▶ **The task**
Repeat only the lines below from the one that contains "orange line: (142, 103) -> (142, 130), moved" through the final line, exactly. Omit pictures.

(Records drawn from a dataset)

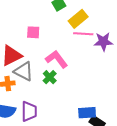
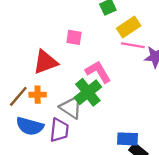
gray triangle: (24, 71) -> (71, 107), moved
green cross: (50, 77) -> (88, 92), size x1.6

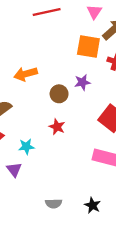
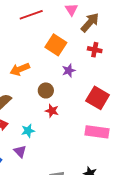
orange square: (88, 46) -> (56, 45), moved, turned 30
brown circle: (59, 94) -> (46, 90), moved

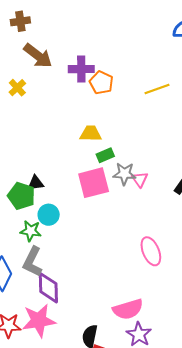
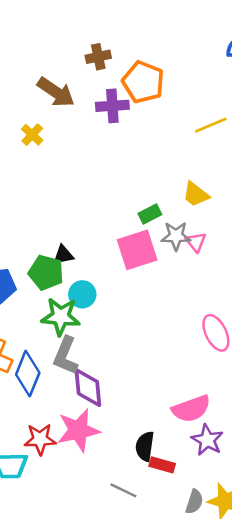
brown cross: (20, 21) -> (98, 57), moved
orange pentagon: (101, 83) -> (143, 82), moved, size x1.4
yellow trapezoid: (91, 134) -> (196, 194), moved, turned -140
green star: (31, 231) -> (61, 317), size x1.4

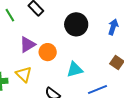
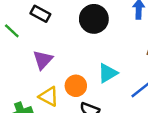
orange circle: (48, 52) -> (76, 86), moved

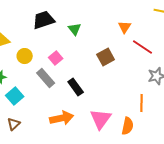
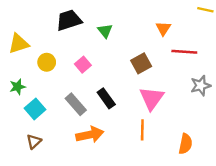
red line: (143, 47) -> (184, 52), turned -30
gray rectangle: (46, 78) -> (76, 104), moved
orange line: (142, 103) -> (142, 130), moved
pink triangle: (101, 119) -> (152, 98), moved
orange semicircle: (128, 126) -> (185, 144), moved

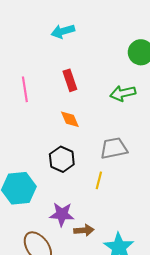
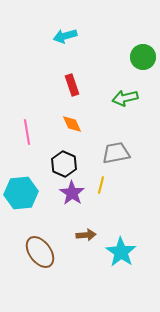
pink line: (25, 89) -> (27, 132), moved
purple star: (62, 214) -> (72, 193), moved, turned 30

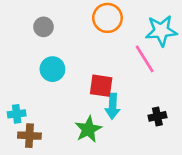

▶ **Exercise response**
orange line: (142, 103) -> (142, 130), moved
pink triangle: (101, 119) -> (152, 98), moved
orange semicircle: (128, 126) -> (185, 144), moved

pink line: (25, 89) -> (27, 132), moved
purple star: (62, 214) -> (72, 193), moved, turned 30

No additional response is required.